Revision tracking records

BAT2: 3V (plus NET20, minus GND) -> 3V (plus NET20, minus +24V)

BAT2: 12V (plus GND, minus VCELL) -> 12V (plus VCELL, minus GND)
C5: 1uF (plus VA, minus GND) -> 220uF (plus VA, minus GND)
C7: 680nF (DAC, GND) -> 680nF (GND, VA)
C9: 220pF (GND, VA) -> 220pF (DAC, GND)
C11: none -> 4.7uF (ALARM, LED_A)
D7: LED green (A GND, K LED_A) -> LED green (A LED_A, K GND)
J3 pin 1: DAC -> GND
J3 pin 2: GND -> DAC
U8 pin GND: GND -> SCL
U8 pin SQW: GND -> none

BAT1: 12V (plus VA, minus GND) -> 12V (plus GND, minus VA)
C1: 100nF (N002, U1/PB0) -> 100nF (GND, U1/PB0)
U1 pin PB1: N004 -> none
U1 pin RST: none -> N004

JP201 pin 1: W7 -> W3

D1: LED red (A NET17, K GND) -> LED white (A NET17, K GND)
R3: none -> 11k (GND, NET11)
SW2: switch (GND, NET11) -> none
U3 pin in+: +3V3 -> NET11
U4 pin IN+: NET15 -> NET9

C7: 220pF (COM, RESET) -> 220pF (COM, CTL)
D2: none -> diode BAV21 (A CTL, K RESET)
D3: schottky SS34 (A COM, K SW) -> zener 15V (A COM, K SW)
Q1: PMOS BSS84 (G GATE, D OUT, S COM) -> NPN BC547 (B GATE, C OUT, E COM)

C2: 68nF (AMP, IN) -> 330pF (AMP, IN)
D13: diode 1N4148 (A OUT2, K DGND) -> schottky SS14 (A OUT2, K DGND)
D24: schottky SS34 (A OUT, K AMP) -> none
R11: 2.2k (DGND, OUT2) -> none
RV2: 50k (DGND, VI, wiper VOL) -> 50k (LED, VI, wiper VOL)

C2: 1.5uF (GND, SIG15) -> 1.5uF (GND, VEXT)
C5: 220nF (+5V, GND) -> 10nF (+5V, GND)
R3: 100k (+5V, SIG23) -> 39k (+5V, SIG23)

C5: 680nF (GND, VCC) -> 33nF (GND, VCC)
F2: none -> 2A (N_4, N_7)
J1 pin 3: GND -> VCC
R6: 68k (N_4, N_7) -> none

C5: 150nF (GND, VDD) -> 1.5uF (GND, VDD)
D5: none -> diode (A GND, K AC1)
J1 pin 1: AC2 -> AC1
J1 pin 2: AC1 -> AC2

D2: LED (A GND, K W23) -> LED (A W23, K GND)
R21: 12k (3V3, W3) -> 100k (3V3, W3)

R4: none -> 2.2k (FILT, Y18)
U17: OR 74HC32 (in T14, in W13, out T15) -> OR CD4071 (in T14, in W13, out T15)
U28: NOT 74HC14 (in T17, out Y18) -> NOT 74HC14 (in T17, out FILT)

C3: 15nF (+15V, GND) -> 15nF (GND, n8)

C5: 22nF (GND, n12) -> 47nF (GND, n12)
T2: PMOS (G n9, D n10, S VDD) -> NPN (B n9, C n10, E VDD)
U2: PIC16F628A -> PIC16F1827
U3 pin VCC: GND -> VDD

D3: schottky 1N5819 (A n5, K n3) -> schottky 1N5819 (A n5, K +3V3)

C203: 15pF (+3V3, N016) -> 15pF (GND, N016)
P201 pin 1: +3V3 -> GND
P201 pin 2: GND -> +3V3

*ASSIGNMENT*
Retype exactly the lines above, from the one with "U8 pin GND: GND -> SCL" through the one with "D5: none -> diode (A GND, K AC1)", inclusive.

*ANSWER*
U8 pin GND: GND -> SCL
U8 pin SQW: GND -> none

BAT1: 12V (plus VA, minus GND) -> 12V (plus GND, minus VA)
C1: 100nF (N002, U1/PB0) -> 100nF (GND, U1/PB0)
U1 pin PB1: N004 -> none
U1 pin RST: none -> N004

JP201 pin 1: W7 -> W3

D1: LED red (A NET17, K GND) -> LED white (A NET17, K GND)
R3: none -> 11k (GND, NET11)
SW2: switch (GND, NET11) -> none
U3 pin in+: +3V3 -> NET11
U4 pin IN+: NET15 -> NET9

C7: 220pF (COM, RESET) -> 220pF (COM, CTL)
D2: none -> diode BAV21 (A CTL, K RESET)
D3: schottky SS34 (A COM, K SW) -> zener 15V (A COM, K SW)
Q1: PMOS BSS84 (G GATE, D OUT, S COM) -> NPN BC547 (B GATE, C OUT, E COM)

C2: 68nF (AMP, IN) -> 330pF (AMP, IN)
D13: diode 1N4148 (A OUT2, K DGND) -> schottky SS14 (A OUT2, K DGND)
D24: schottky SS34 (A OUT, K AMP) -> none
R11: 2.2k (DGND, OUT2) -> none
RV2: 50k (DGND, VI, wiper VOL) -> 50k (LED, VI, wiper VOL)

C2: 1.5uF (GND, SIG15) -> 1.5uF (GND, VEXT)
C5: 220nF (+5V, GND) -> 10nF (+5V, GND)
R3: 100k (+5V, SIG23) -> 39k (+5V, SIG23)

C5: 680nF (GND, VCC) -> 33nF (GND, VCC)
F2: none -> 2A (N_4, N_7)
J1 pin 3: GND -> VCC
R6: 68k (N_4, N_7) -> none

C5: 150nF (GND, VDD) -> 1.5uF (GND, VDD)
D5: none -> diode (A GND, K AC1)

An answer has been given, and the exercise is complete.